## ABOUT THIS EXERCISE:
Once the line holding "brown square: (83, 204) -> (160, 251), moved" is found in the entries below, transcribe exactly every line up to and including the one holding "yellow circle: (118, 133) -> (97, 84), moved", but leave out the pictures.

## PROVIDED RECORDS:
+--
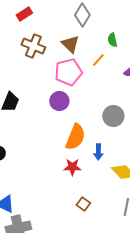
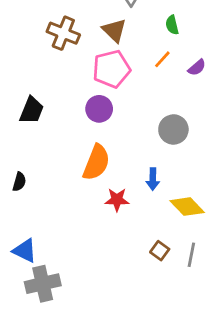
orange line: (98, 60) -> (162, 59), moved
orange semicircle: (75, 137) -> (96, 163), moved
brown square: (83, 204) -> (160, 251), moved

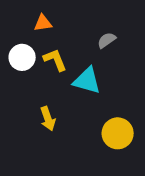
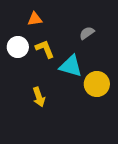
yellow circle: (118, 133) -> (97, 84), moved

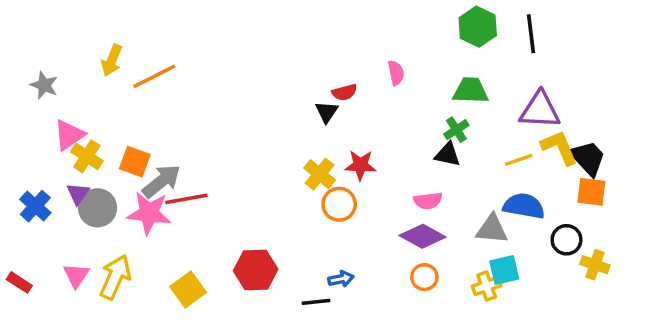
+--
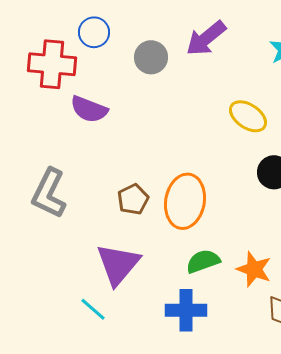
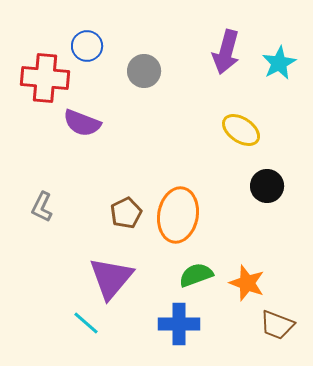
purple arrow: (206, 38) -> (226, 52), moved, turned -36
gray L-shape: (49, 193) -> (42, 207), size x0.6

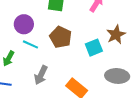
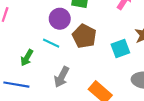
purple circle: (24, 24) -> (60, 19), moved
+--
## EXERCISE RESPONSE:
brown square: (83, 204) -> (160, 251), moved

yellow circle: (118, 133) -> (97, 84), moved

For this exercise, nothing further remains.